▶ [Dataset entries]
========
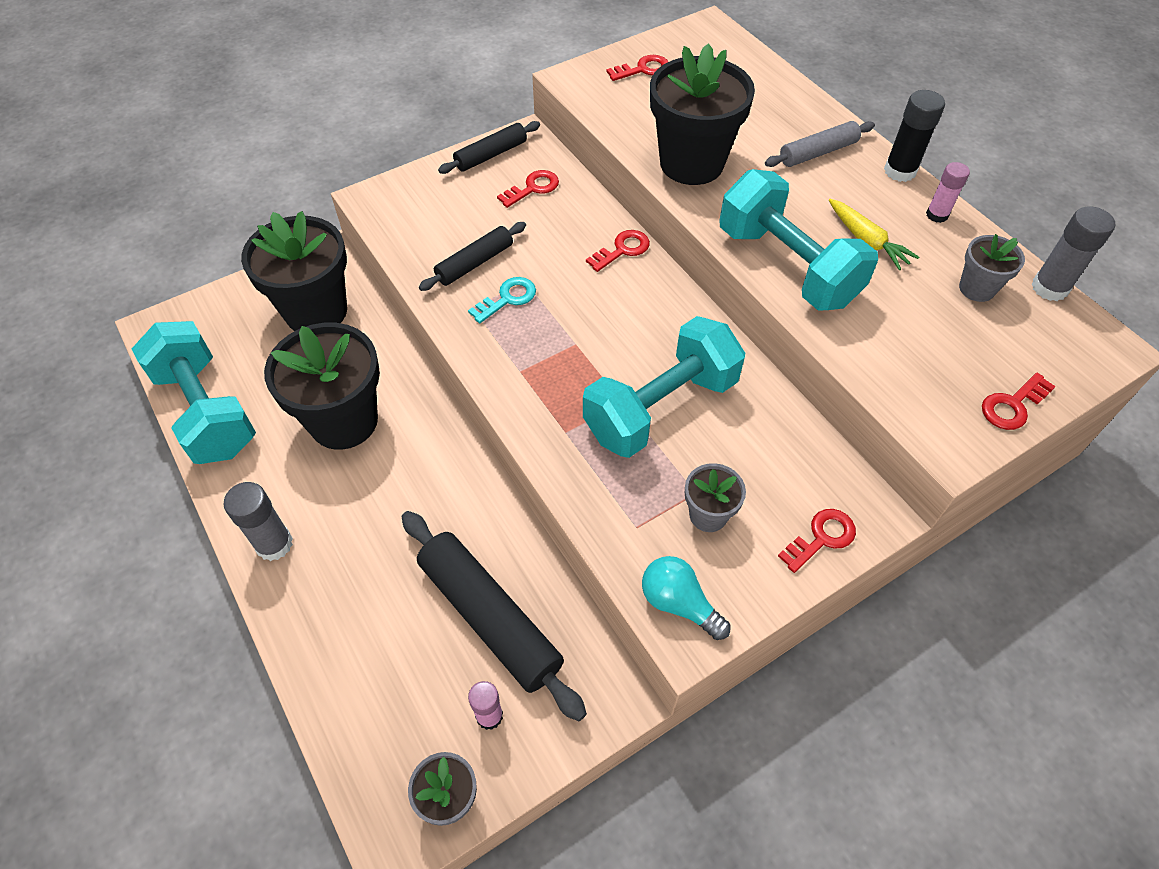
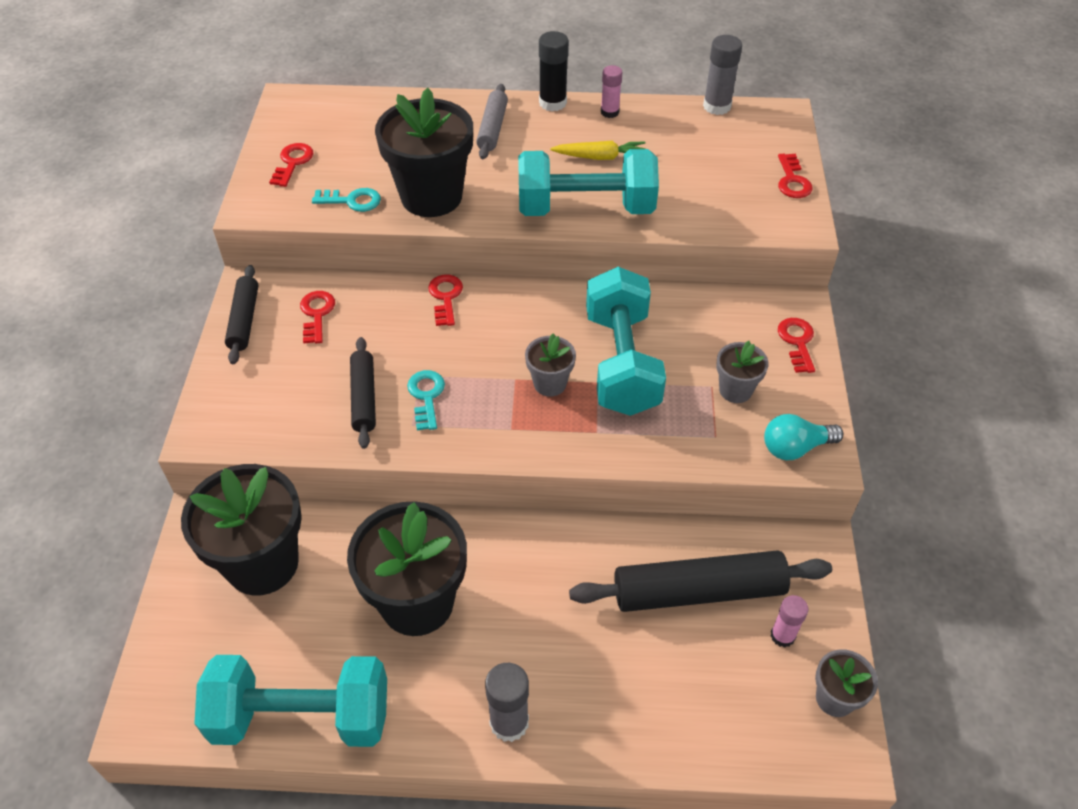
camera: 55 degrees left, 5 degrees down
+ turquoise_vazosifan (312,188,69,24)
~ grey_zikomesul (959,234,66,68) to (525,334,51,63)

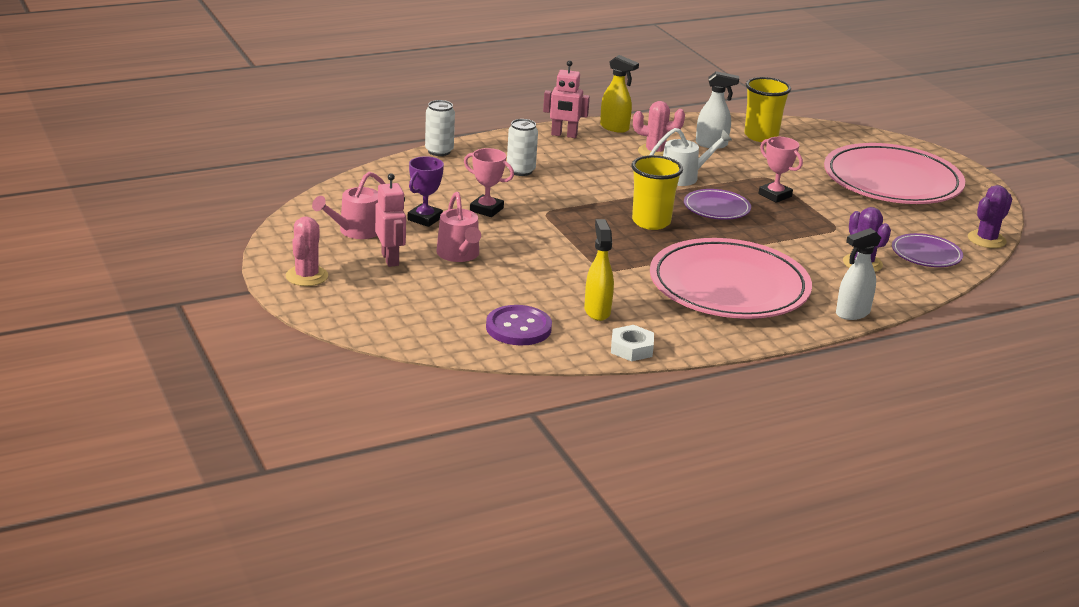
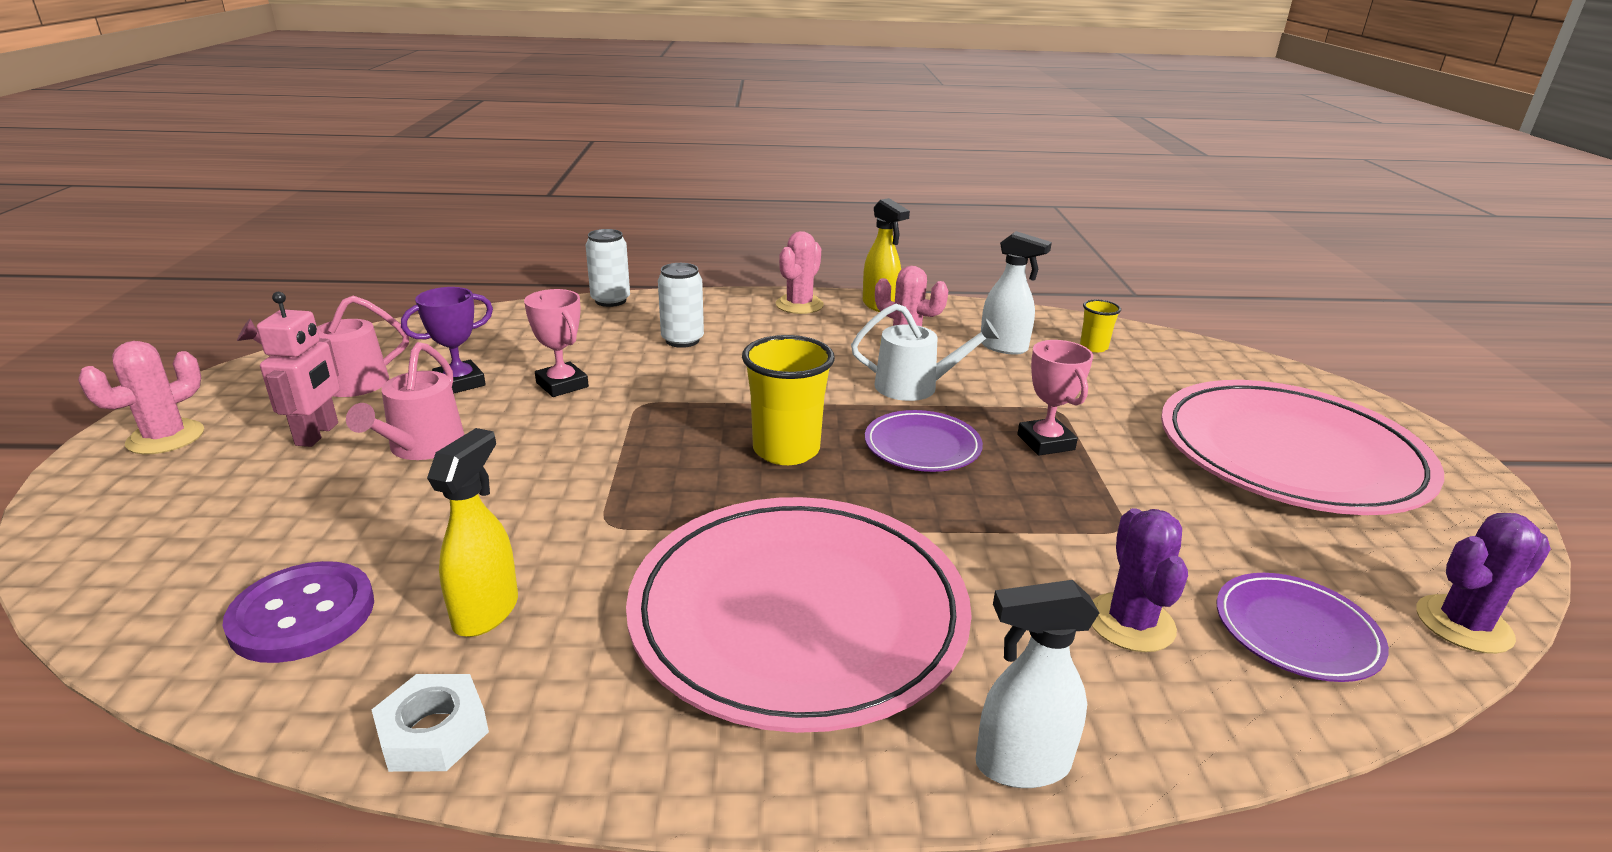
camera: 25 degrees right, 0 degrees up
~ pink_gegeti (543,60,47,78) to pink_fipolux (776,231,48,83)
~ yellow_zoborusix (744,77,47,65) = (1080,300,41,52) x0.52

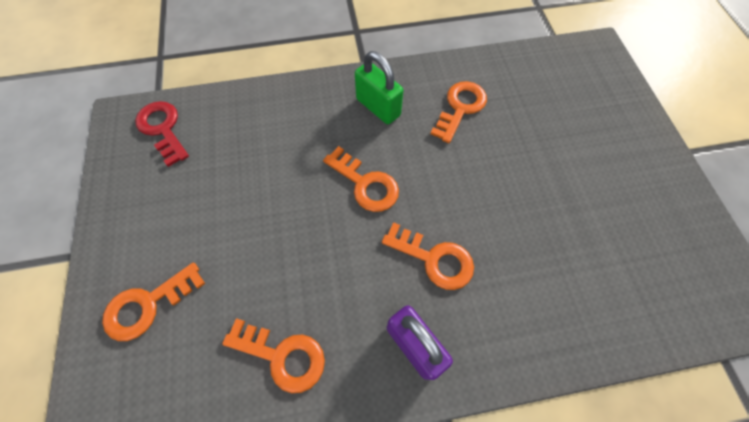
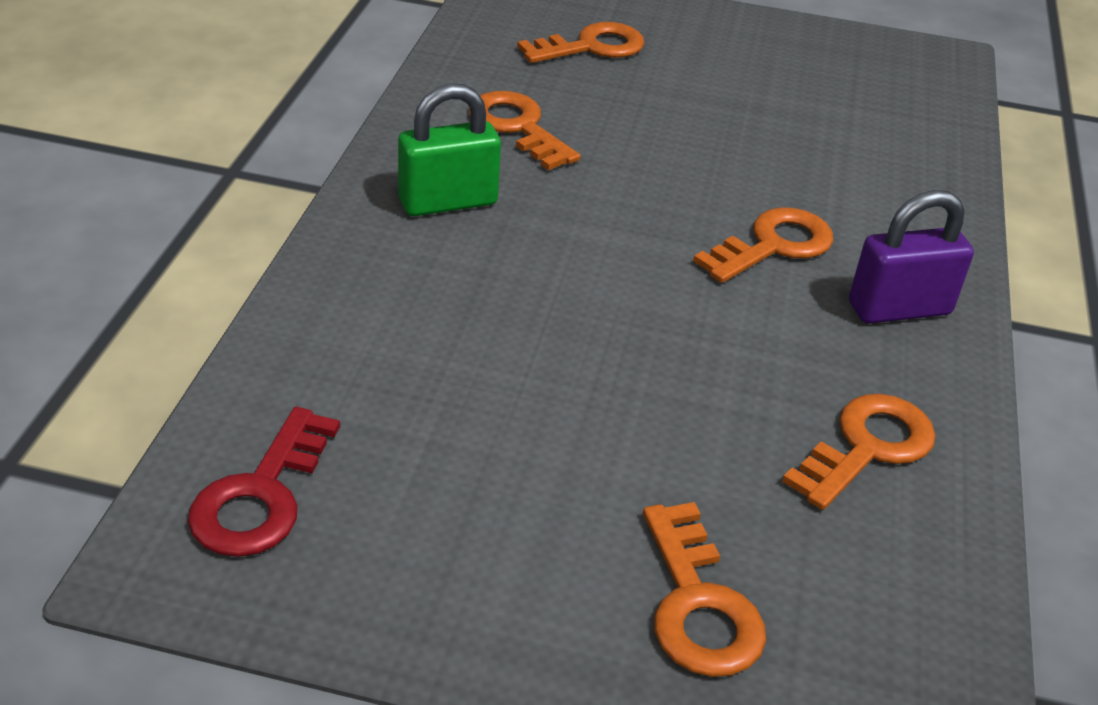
camera: 70 degrees left, 25 degrees down
~ red_vazosifan (135,101,54,66) = (188,407,152,150) 60 degrees counterclockwise
~ orange_vazosifan (323,146,76,66) to (517,22,127,41)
========
▶ [What is needed] Set down every entry above exactly as written, but skip the pictures.

▶ [Response to this exercise]
camera: 55 degrees left, 5 degrees down
+ turquoise_vazosifan (312,188,69,24)
~ grey_zikomesul (959,234,66,68) to (525,334,51,63)

camera: 25 degrees right, 0 degrees up
~ pink_gegeti (543,60,47,78) to pink_fipolux (776,231,48,83)
~ yellow_zoborusix (744,77,47,65) = (1080,300,41,52) x0.52

camera: 70 degrees left, 25 degrees down
~ red_vazosifan (135,101,54,66) = (188,407,152,150) 60 degrees counterclockwise
~ orange_vazosifan (323,146,76,66) to (517,22,127,41)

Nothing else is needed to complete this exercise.